* Work request
Return each line below holding the string "schottky".
= = =
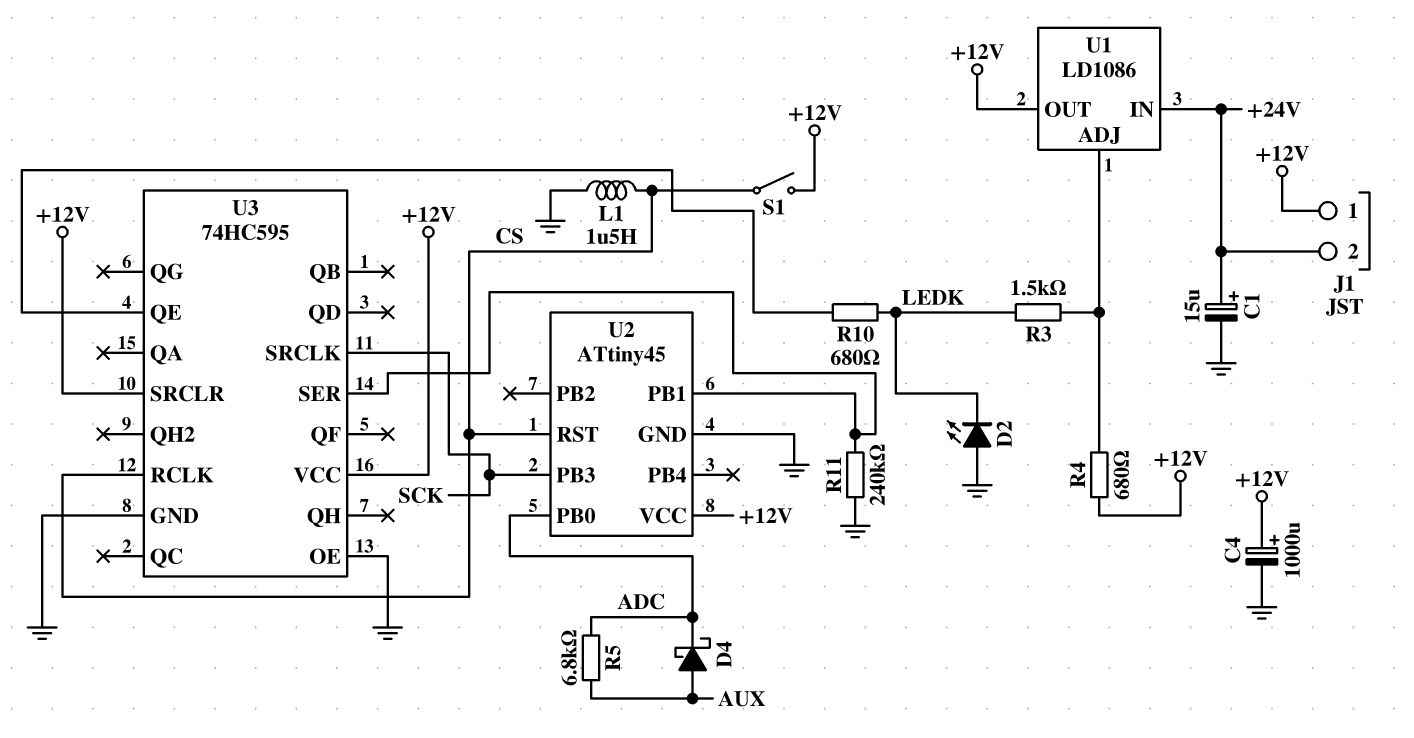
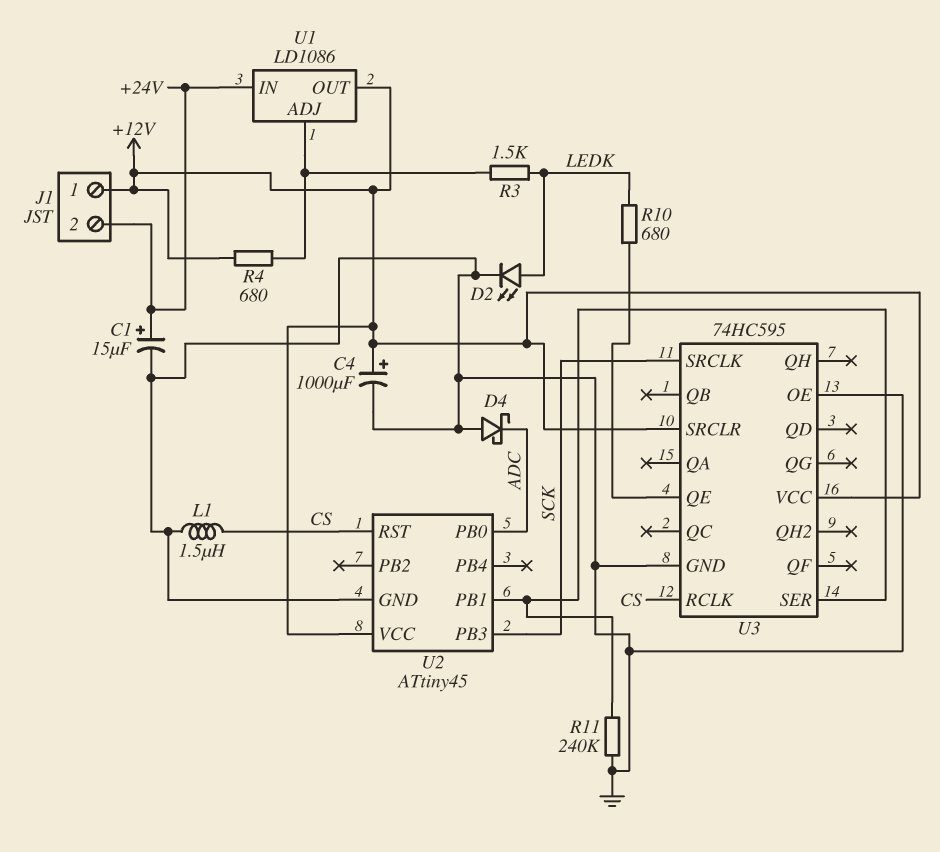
D2: LED (A GND, K LEDK) -> LED (A LEDK, K GND)
D4: schottky (A AUX, K ADC) -> schottky (A GND, K ADC)
R5: 6.8k (ADC, AUX) -> none
S1: switch (+12V, CS) -> none

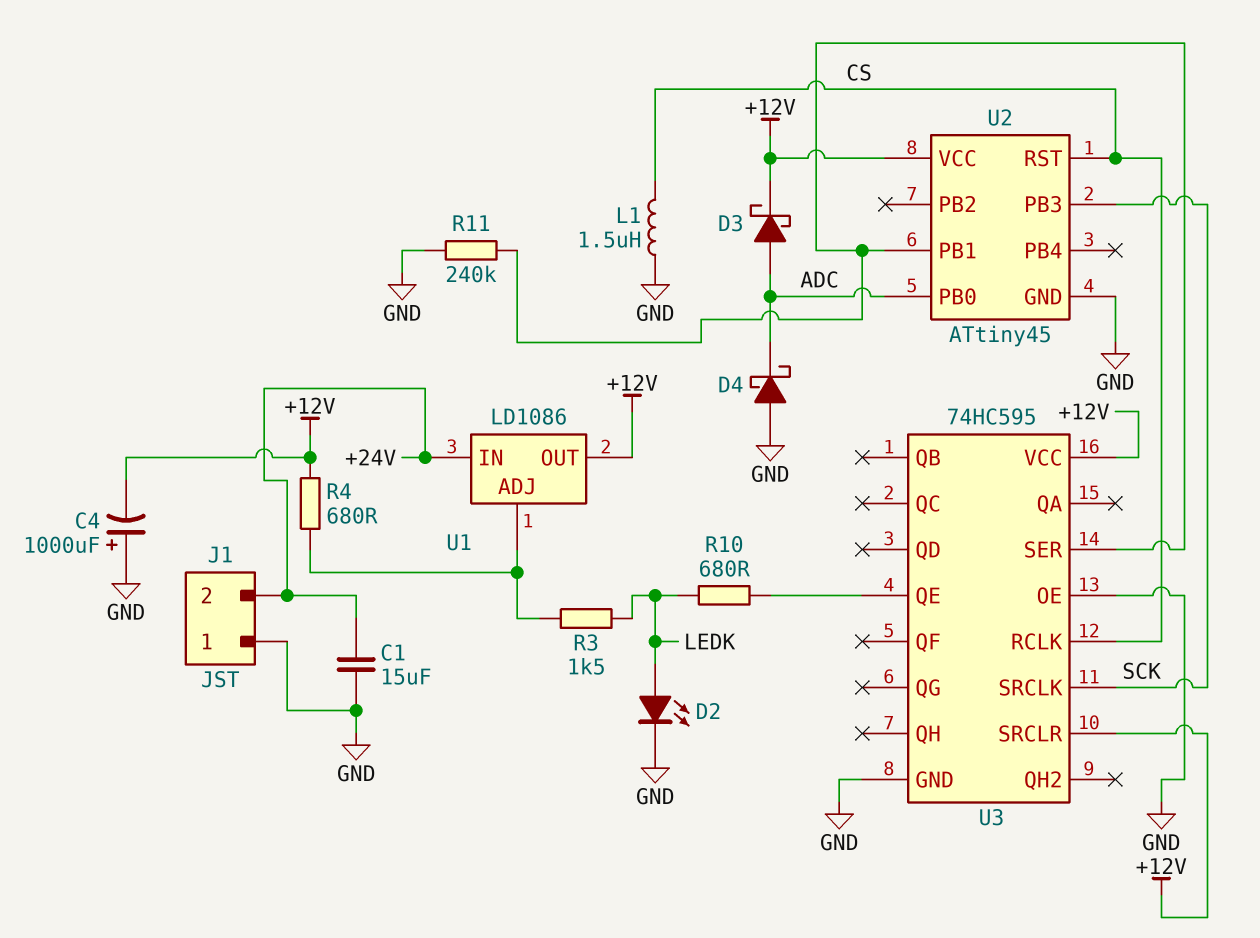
C1: 15uF (plus +24V, minus GND) -> 15uF (+24V, GND)
C4: 1000uF (plus +12V, minus GND) -> 1000uF (plus GND, minus +12V)
D3: none -> schottky (A ADC, K +12V)
J1 pin 1: +12V -> GND

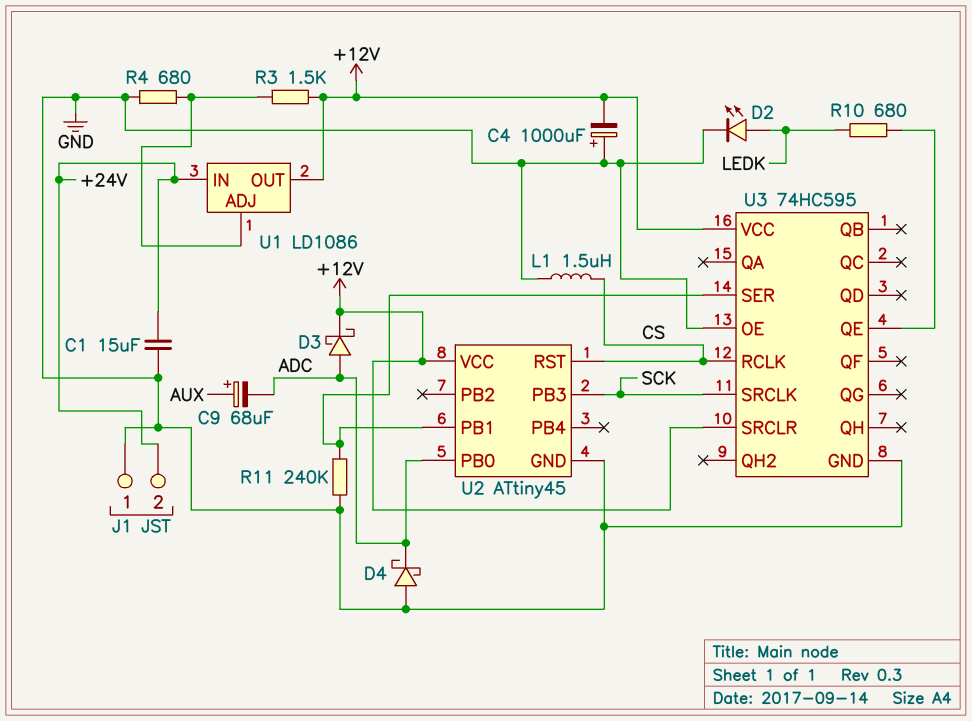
C9: none -> 68uF (plus AUX, minus ADC)
R3: 1.5k (LEDK, U1/ADJ) -> 1.5k (+12V, U1/ADJ)
R4: 680 (+12V, U1/ADJ) -> 680 (GND, U1/ADJ)

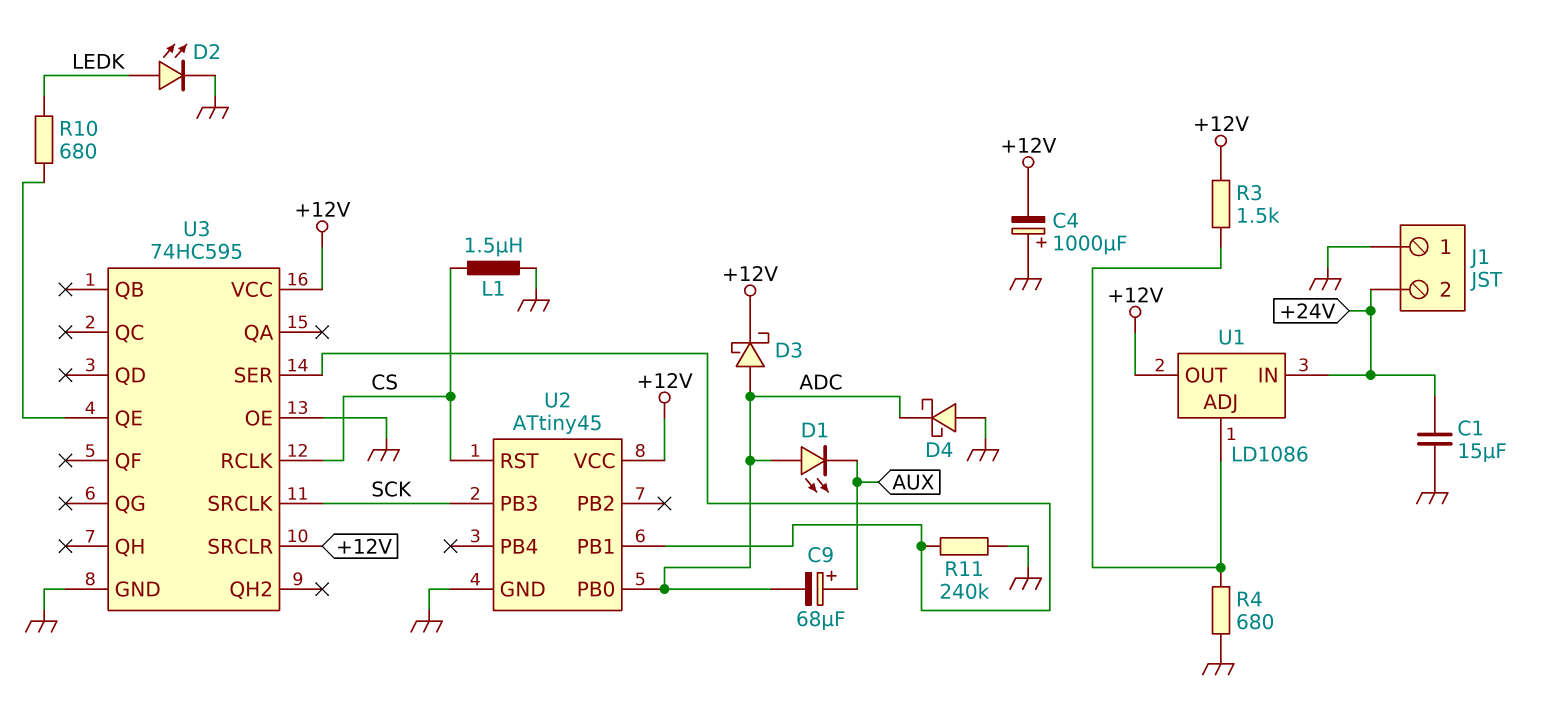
D1: none -> LED (A ADC, K AUX)

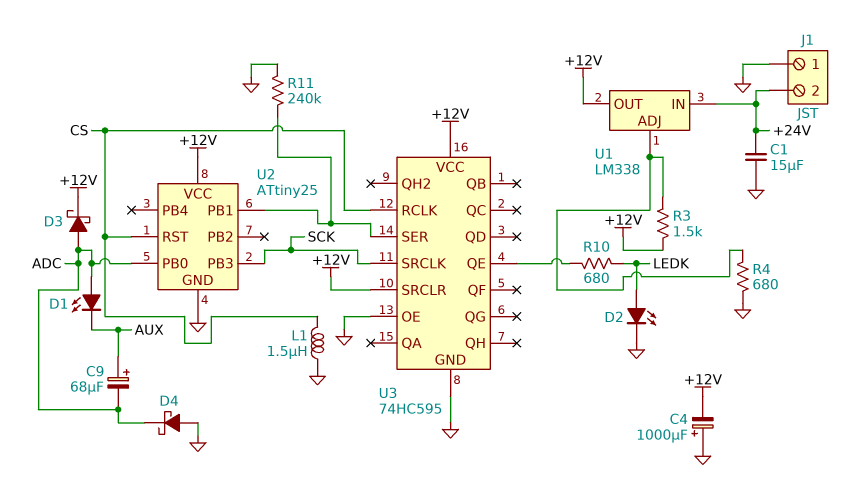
U1: LD1086 -> LM338
U2: ATtiny45 -> ATtiny25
= = =
* Written answer
D4: schottky (A AUX, K ADC) -> schottky (A GND, K ADC)
D3: none -> schottky (A ADC, K +12V)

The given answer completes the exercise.